### Your task
The required output is a copy of each line in the material below that includes "degrees".
####################
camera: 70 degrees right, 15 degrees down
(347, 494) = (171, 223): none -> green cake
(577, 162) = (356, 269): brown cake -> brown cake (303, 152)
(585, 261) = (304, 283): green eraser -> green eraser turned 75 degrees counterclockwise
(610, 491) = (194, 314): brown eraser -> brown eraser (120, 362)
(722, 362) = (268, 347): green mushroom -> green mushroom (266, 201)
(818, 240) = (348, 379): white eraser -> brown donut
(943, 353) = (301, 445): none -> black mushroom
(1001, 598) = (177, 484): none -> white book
####################
### Solution for this exercise
camera: 70 degrees right, 15 degrees down
(585, 261) = (304, 283): green eraser -> green eraser turned 75 degrees counterclockwise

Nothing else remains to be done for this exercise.